*** Opening DATA TO USE ***

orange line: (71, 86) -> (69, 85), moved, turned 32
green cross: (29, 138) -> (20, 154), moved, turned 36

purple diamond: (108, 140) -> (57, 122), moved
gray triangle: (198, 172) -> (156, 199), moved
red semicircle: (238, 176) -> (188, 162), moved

*** Closing DATA TO USE ***
*** Opening DATA TO USE ***

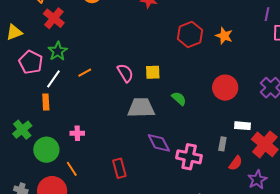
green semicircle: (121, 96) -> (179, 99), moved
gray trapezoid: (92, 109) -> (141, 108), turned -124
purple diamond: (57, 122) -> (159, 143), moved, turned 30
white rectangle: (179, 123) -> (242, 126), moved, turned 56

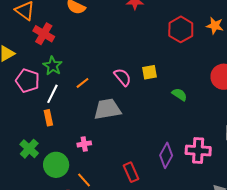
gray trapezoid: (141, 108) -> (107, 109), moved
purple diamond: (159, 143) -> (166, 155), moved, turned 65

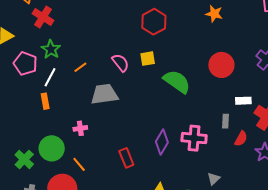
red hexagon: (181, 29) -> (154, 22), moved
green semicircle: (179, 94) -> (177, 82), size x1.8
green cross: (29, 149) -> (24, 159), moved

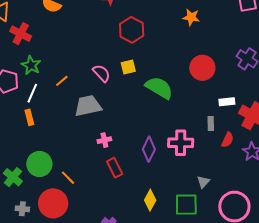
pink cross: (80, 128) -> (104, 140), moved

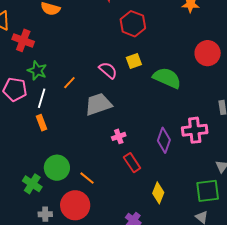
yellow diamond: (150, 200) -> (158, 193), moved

*** Closing DATA TO USE ***

* **TASK REQUIREMENTS**: Within the entries above, the lines from the one containing "purple diamond: (159, 143)" through the one containing "yellow diamond: (150, 200)" are to be transcribed exactly, ends included, pictures excluded.

* **TASK RESPONSE**:
purple diamond: (159, 143) -> (166, 155), moved, turned 65

red hexagon: (181, 29) -> (154, 22), moved
green semicircle: (179, 94) -> (177, 82), size x1.8
green cross: (29, 149) -> (24, 159), moved

pink cross: (80, 128) -> (104, 140), moved

yellow diamond: (150, 200) -> (158, 193), moved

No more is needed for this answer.